START DATA EXTRACT

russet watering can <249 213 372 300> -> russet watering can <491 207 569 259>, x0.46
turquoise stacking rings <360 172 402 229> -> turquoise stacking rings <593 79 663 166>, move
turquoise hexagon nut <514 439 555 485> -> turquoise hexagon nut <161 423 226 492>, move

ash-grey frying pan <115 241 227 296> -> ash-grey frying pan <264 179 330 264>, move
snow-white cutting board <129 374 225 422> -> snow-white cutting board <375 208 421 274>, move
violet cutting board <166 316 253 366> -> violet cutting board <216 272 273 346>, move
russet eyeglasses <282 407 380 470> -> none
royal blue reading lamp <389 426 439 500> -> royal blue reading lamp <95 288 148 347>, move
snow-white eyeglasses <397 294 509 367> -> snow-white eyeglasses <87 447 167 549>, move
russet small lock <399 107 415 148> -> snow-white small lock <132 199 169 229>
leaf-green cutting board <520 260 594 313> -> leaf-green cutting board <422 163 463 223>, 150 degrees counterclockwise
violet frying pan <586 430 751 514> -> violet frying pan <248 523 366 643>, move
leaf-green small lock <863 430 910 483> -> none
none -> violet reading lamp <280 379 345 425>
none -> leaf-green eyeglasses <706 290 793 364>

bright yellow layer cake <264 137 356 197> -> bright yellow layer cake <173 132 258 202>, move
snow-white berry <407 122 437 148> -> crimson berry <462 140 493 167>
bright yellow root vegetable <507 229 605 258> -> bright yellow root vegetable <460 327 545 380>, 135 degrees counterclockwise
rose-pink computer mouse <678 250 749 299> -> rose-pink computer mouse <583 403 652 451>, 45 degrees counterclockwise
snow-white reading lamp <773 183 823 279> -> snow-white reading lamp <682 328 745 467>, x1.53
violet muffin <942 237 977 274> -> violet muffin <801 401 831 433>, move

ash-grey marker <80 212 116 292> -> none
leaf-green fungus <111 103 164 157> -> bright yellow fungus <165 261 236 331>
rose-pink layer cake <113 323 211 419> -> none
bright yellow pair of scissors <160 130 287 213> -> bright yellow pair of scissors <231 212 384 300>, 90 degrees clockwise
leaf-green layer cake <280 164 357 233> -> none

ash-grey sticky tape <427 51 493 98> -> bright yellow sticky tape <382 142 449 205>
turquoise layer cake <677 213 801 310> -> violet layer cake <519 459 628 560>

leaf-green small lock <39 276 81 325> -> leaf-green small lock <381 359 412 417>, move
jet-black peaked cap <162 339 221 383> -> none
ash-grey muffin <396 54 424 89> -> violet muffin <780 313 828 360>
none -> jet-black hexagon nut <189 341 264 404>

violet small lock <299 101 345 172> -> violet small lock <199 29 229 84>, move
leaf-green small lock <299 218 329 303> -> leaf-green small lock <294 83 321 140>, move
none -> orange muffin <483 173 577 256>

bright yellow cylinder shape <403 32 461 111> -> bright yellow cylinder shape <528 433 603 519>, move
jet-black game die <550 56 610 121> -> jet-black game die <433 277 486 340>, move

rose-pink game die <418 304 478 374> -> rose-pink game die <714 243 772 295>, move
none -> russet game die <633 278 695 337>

END DATA EXTRACT

WORK TO BE COMPLETED ▸
From the records above, pull every line that carries the word "none".

ANSWER FOR THIS EXERCISE ▸
russet eyeglasses <282 407 380 470> -> none
leaf-green small lock <863 430 910 483> -> none
none -> violet reading lamp <280 379 345 425>
none -> leaf-green eyeglasses <706 290 793 364>
ash-grey marker <80 212 116 292> -> none
rose-pink layer cake <113 323 211 419> -> none
leaf-green layer cake <280 164 357 233> -> none
jet-black peaked cap <162 339 221 383> -> none
none -> jet-black hexagon nut <189 341 264 404>
none -> orange muffin <483 173 577 256>
none -> russet game die <633 278 695 337>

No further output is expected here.